▶ **DIRECTIONS**
Output the records below verbatim, minus the pictures.

▶ **SOURCE DATA**

- - - - -

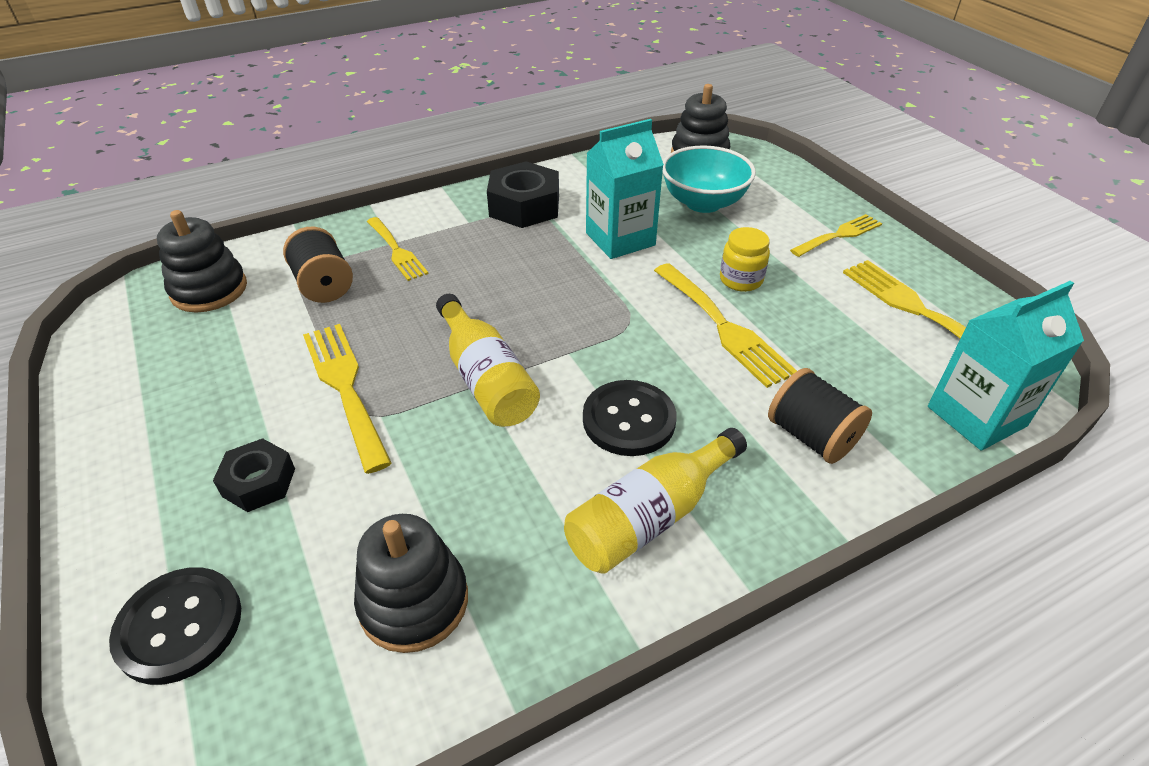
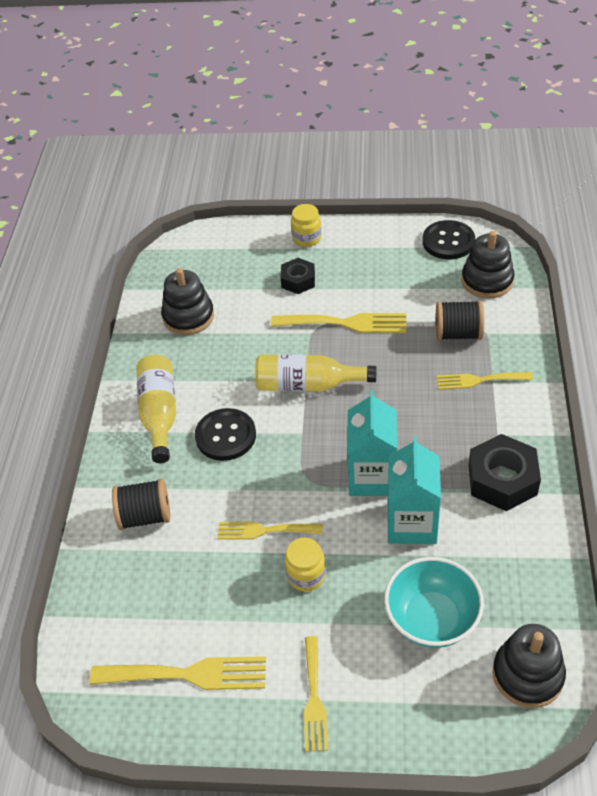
camera: 125 degrees right, 5 degrees up
(128, 521) = (306, 238): none -> yellow jar
(179, 626) = (236, 249): black button -> black button (448, 241)
(723, 327) = (264, 530): yellow fork -> yellow fork, size x0.66
(976, 416) = (85, 619): turquoise carton -> turquoise carton (372, 477)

- - - - -

▶ **RESPONSE AREA**
camera: 125 degrees right, 5 degrees up
(128, 521) = (306, 238): none -> yellow jar
(179, 626) = (236, 249): black button -> black button (448, 241)
(723, 327) = (264, 530): yellow fork -> yellow fork, size x0.66
(976, 416) = (85, 619): turquoise carton -> turquoise carton (372, 477)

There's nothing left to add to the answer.